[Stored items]
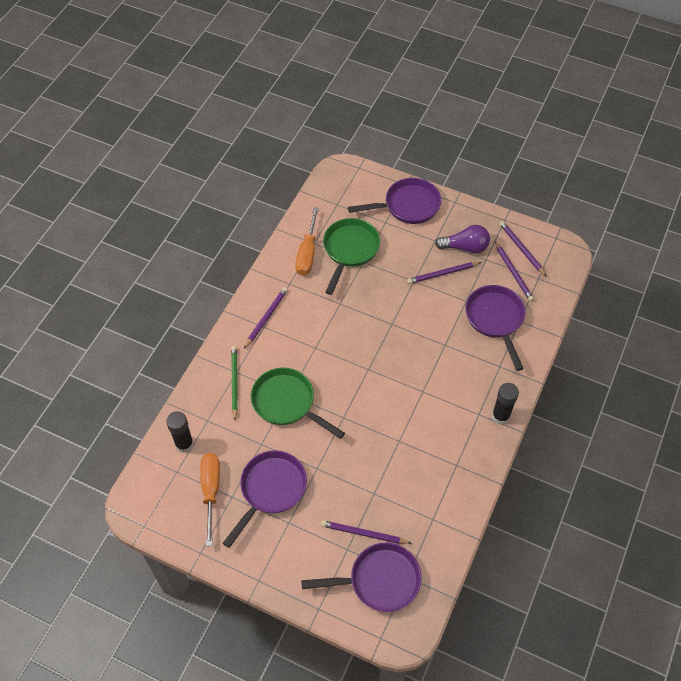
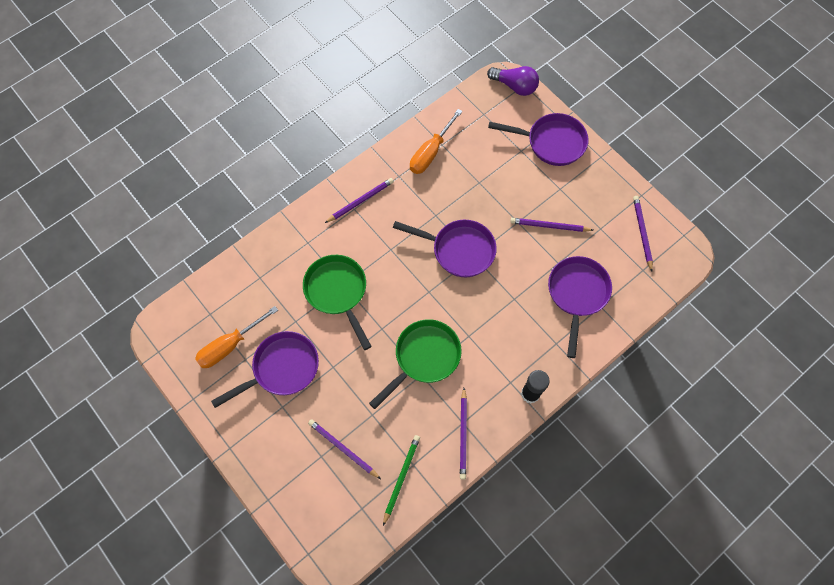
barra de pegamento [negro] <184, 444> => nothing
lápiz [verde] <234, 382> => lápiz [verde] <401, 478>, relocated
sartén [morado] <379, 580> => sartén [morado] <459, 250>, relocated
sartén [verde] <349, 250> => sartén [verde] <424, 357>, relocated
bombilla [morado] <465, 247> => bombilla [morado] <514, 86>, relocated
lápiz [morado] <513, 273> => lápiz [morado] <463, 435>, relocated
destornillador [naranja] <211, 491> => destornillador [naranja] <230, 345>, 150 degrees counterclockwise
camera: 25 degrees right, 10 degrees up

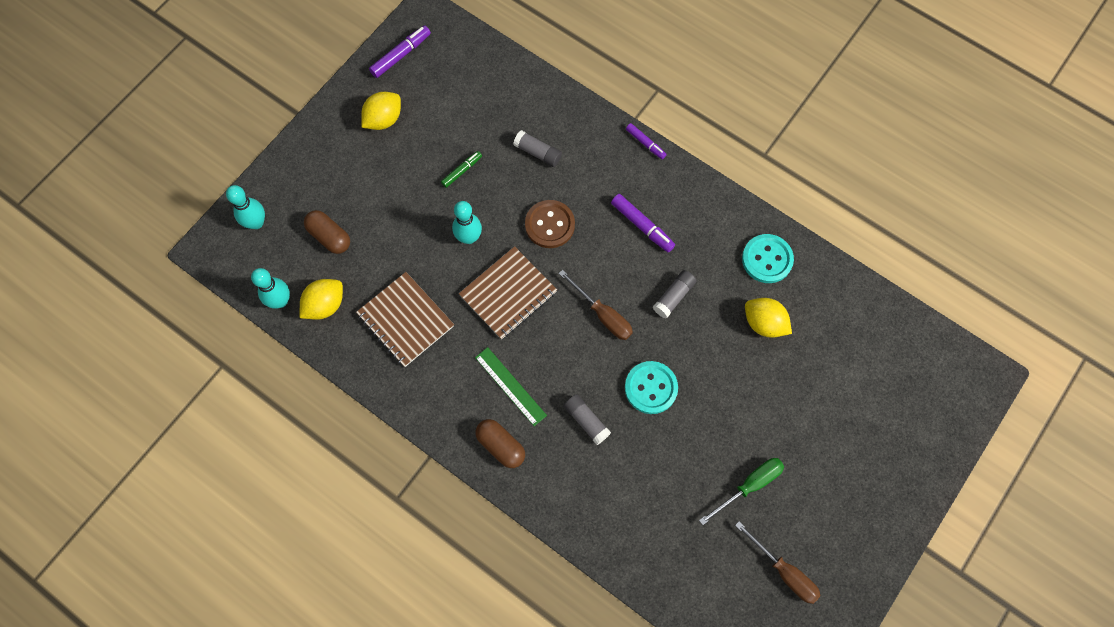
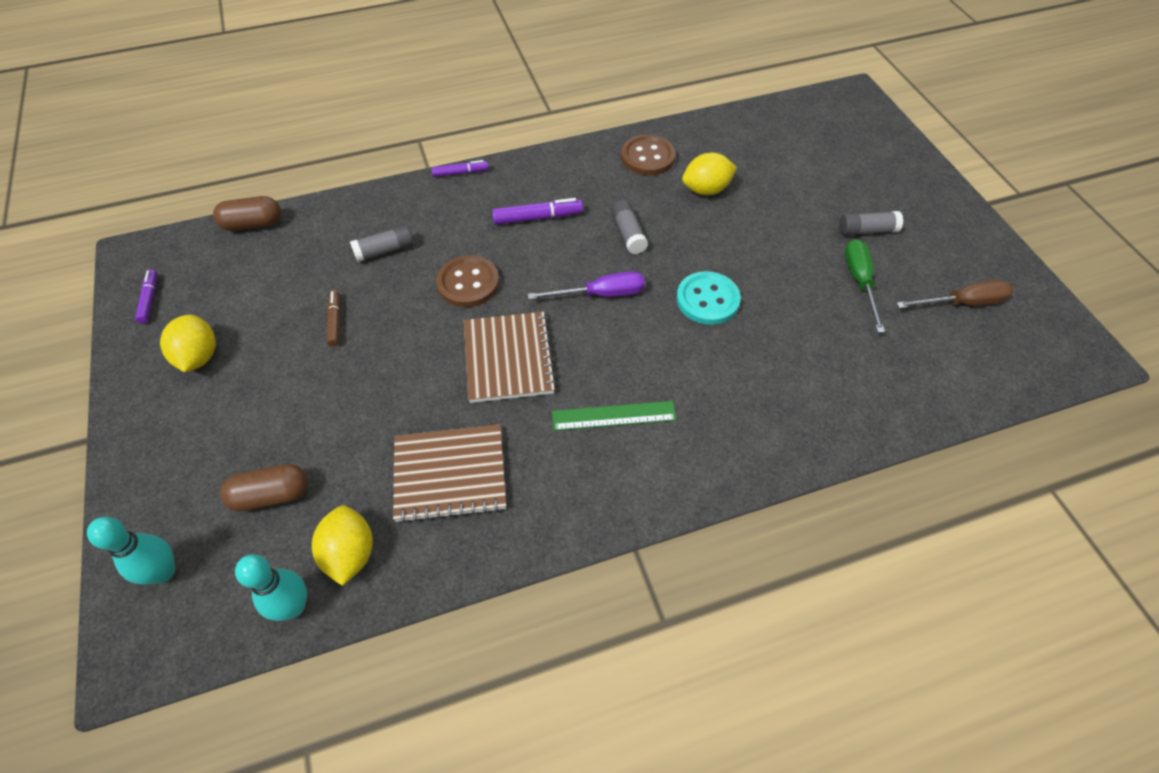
bolo [turquesa] <469, 237> => nothing
cápsula [marrón] <501, 446> => cápsula [marrón] <252, 224>, relocated
barra de pegamento [gris] <586, 421> => barra de pegamento [gris] <866, 231>, relocated
rotulador [verde] <462, 171> => rotulador [marrón] <335, 321>
destornillador [marrón] <602, 314> => destornillador [morado] <600, 294>
botón [turquesa] <767, 259> => botón [marrón] <647, 157>
rotulador [morado] <401, 55> => rotulador [morado] <150, 299>, x0.65
camera: 55 degrees left, 15 degrees down

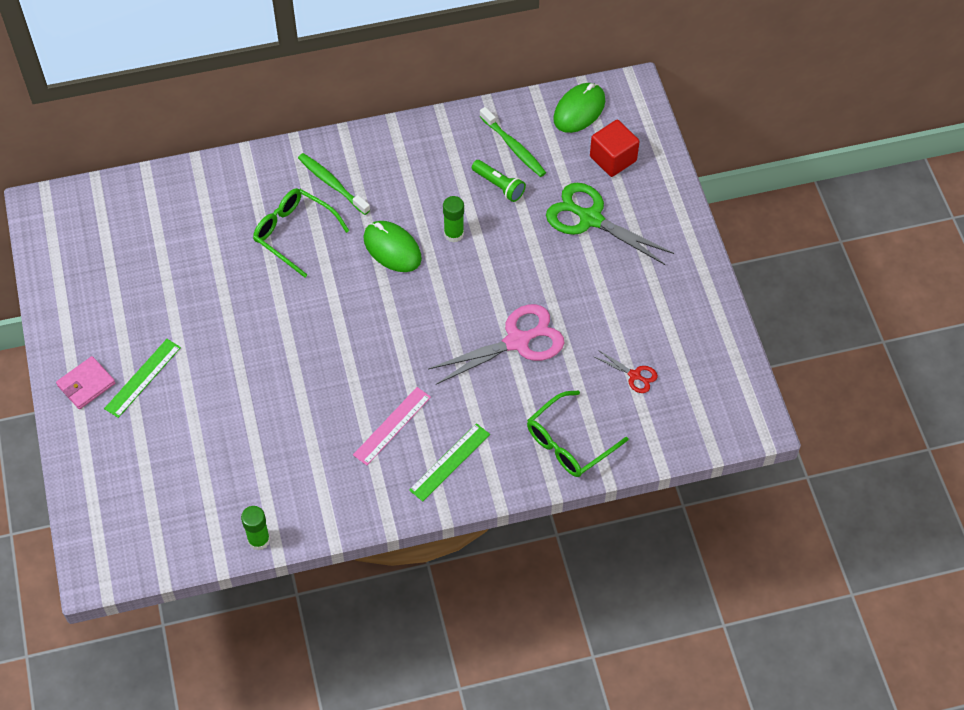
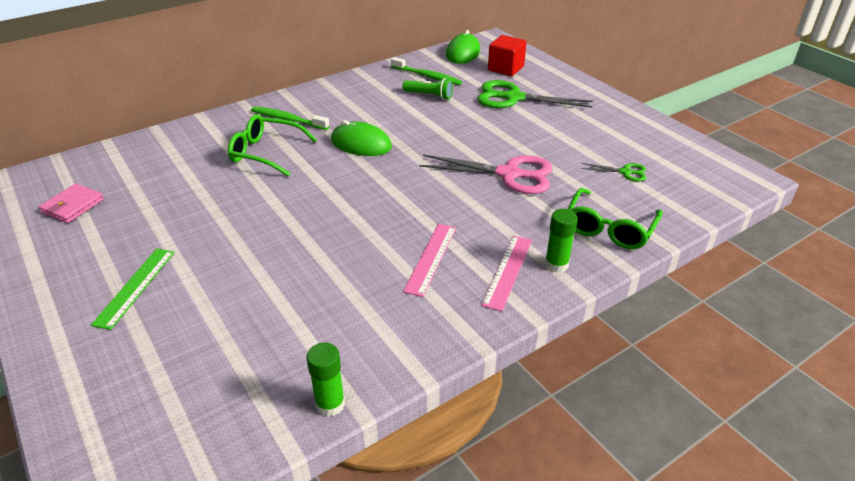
cartera [rosa] <86, 384> => cartera [rosa] <73, 206>, relocated
barra de pegamento [verde] <454, 234> => barra de pegamento [verde] <556, 264>, relocated
regla [verde] <449, 462> => regla [rosa] <507, 271>
tijeras [rojo] <634, 375> => tijeras [verde] <625, 172>
tijeras [rosa] <517, 341> => tijeras [rosa] <509, 174>, 60 degrees clockwise
camera: 20 degrees left, 20 degrees down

- _Exercise instructions_: If a line in the records above contains the string "destornillador", copy that line out.

- _Written response_:
destornillador [naranja] <211, 491> => destornillador [naranja] <230, 345>, 150 degrees counterclockwise
destornillador [marrón] <602, 314> => destornillador [morado] <600, 294>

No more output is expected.